→ ACTION ITEM: Images are not part of the copy; write out the rest of the data exactly as given.

(Dataset records)
=== Begin Enclosure ===
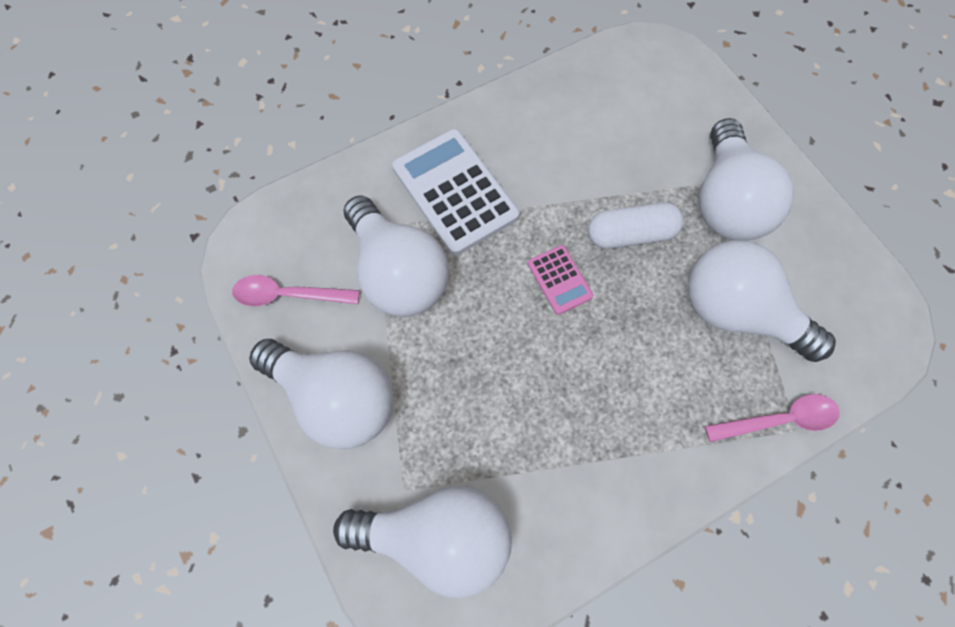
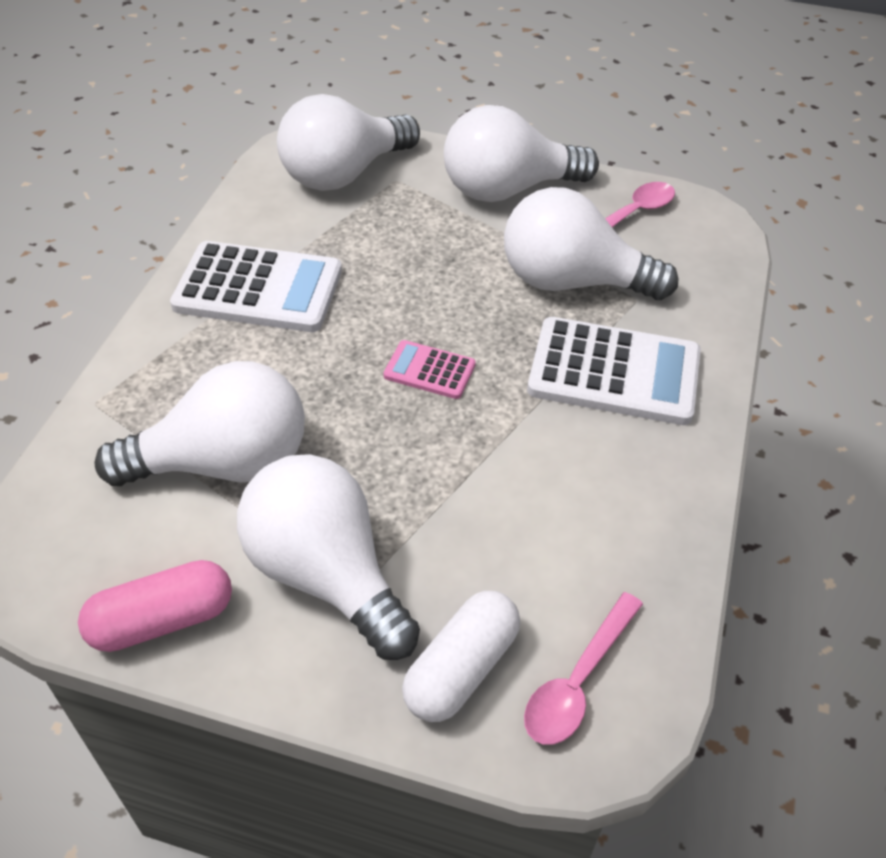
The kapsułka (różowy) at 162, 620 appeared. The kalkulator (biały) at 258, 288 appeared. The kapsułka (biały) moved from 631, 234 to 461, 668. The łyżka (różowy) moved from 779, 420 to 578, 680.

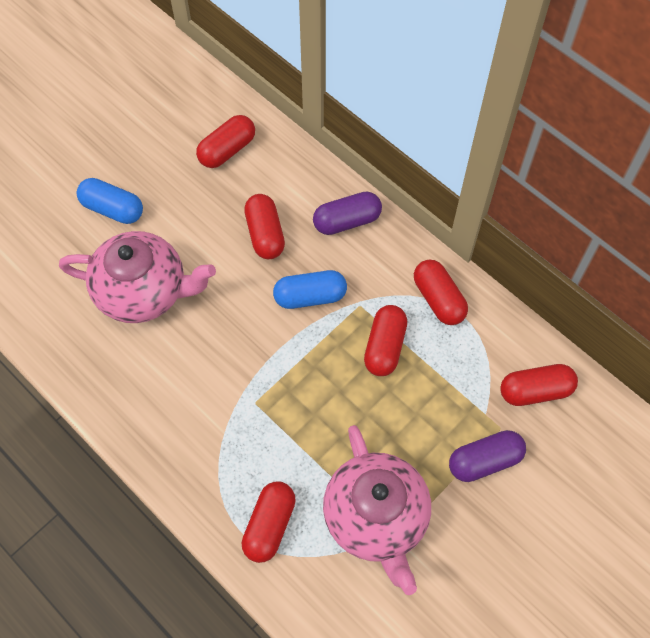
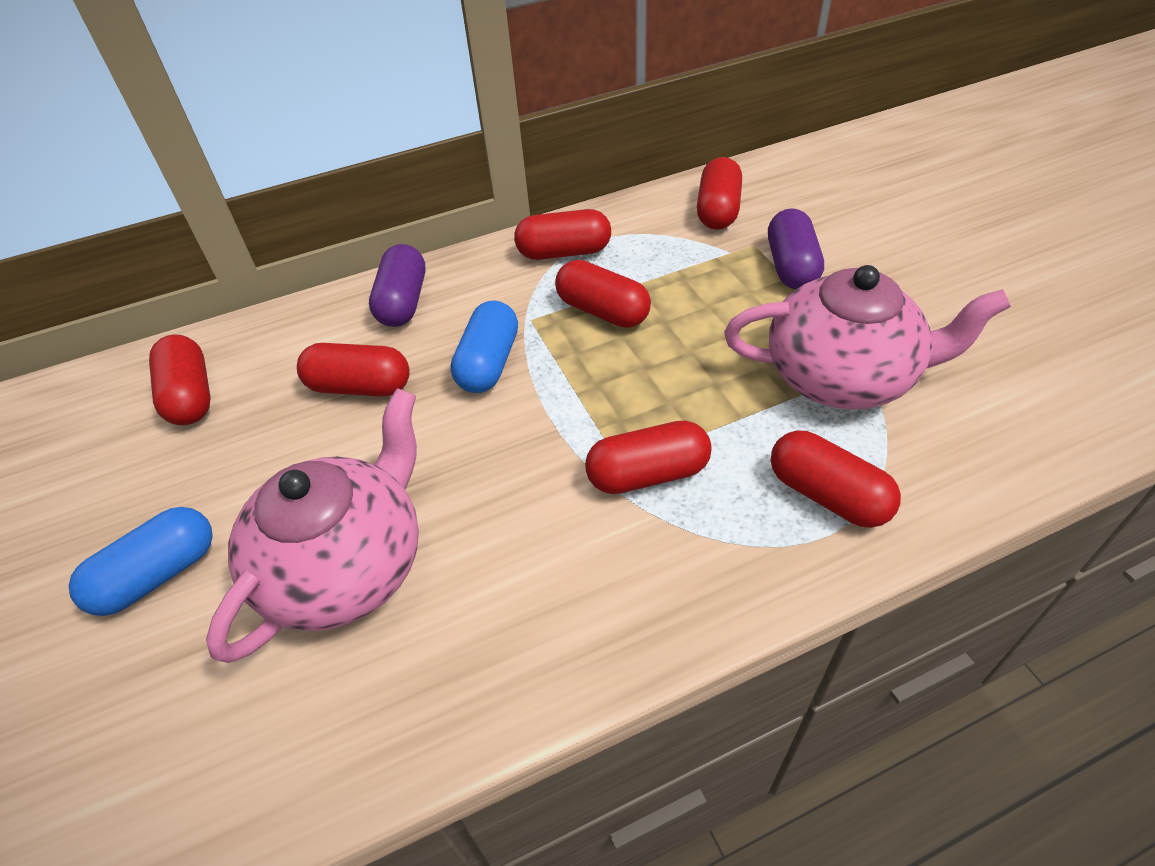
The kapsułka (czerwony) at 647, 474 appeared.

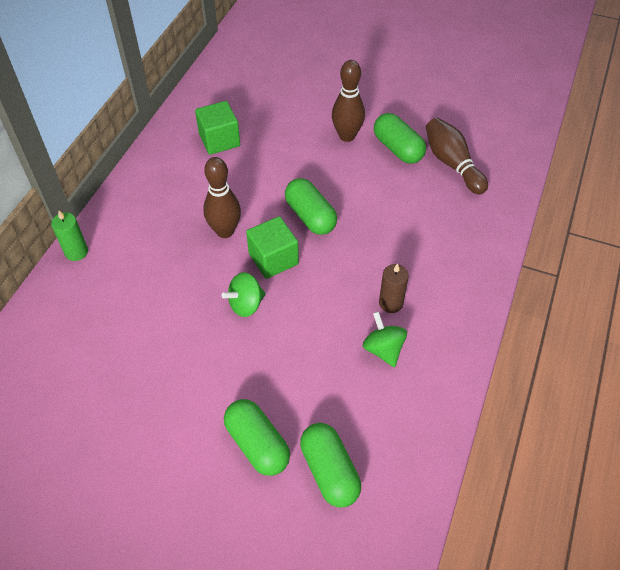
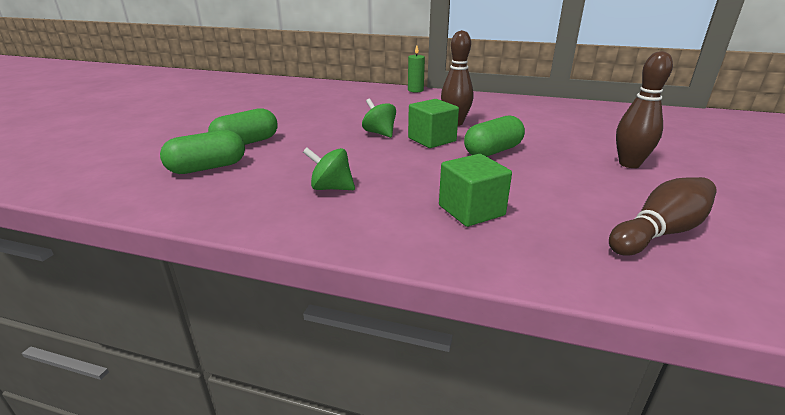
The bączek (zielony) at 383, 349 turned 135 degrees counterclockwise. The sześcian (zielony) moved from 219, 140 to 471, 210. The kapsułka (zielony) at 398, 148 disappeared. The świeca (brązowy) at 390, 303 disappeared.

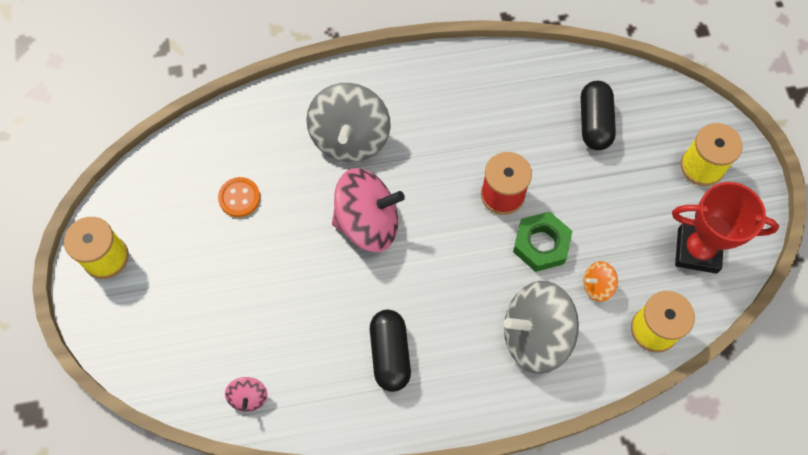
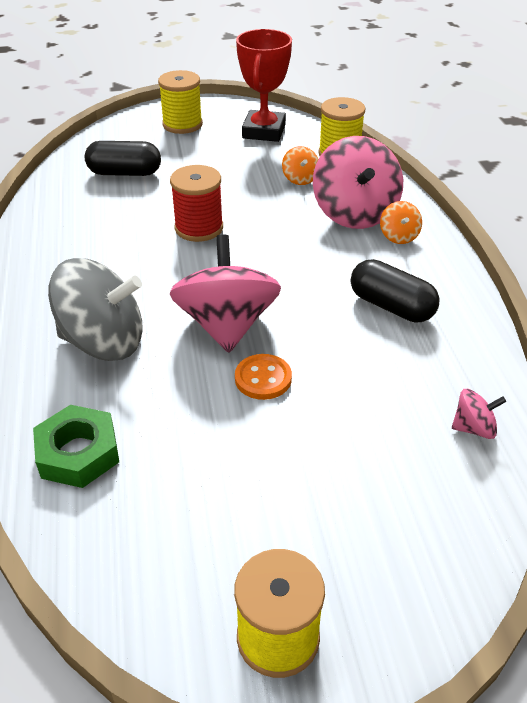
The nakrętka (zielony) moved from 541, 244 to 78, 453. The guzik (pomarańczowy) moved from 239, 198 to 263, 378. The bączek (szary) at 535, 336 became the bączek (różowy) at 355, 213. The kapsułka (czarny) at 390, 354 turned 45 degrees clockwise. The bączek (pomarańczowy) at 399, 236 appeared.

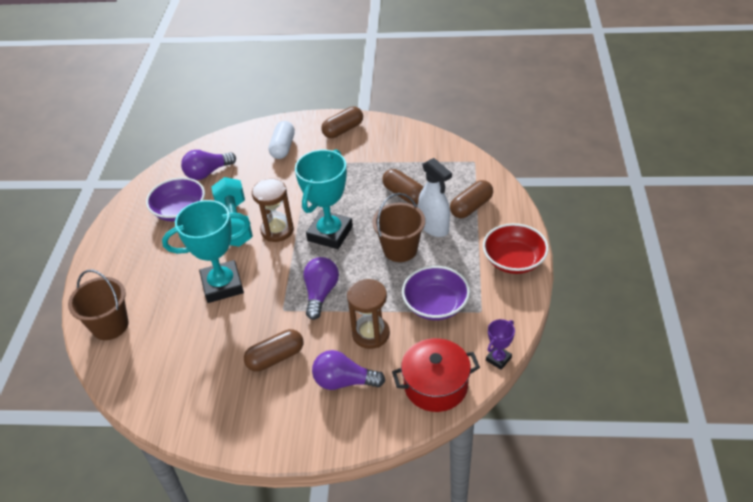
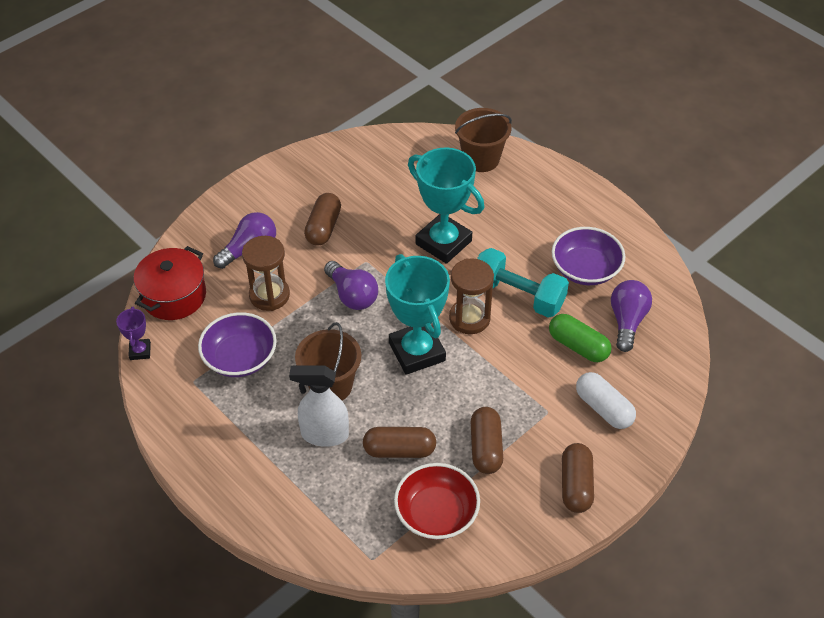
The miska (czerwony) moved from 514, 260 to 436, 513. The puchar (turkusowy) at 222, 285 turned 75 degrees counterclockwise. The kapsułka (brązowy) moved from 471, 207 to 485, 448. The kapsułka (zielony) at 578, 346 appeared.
=== End Enclosure ===
→ RESULT OF THIS EXERCISE:
The kapsułka (różowy) at 162, 620 appeared. The kalkulator (biały) at 258, 288 appeared. The kapsułka (biały) moved from 631, 234 to 461, 668. The łyżka (różowy) moved from 779, 420 to 578, 680.

The kapsułka (czerwony) at 647, 474 appeared.

The bączek (zielony) at 383, 349 turned 135 degrees counterclockwise. The sześcian (zielony) moved from 219, 140 to 471, 210. The kapsułka (zielony) at 398, 148 disappeared. The świeca (brązowy) at 390, 303 disappeared.

The nakrętka (zielony) moved from 541, 244 to 78, 453. The guzik (pomarańczowy) moved from 239, 198 to 263, 378. The bączek (szary) at 535, 336 became the bączek (różowy) at 355, 213. The kapsułka (czarny) at 390, 354 turned 45 degrees clockwise. The bączek (pomarańczowy) at 399, 236 appeared.

The miska (czerwony) moved from 514, 260 to 436, 513. The puchar (turkusowy) at 222, 285 turned 75 degrees counterclockwise. The kapsułka (brązowy) moved from 471, 207 to 485, 448. The kapsułka (zielony) at 578, 346 appeared.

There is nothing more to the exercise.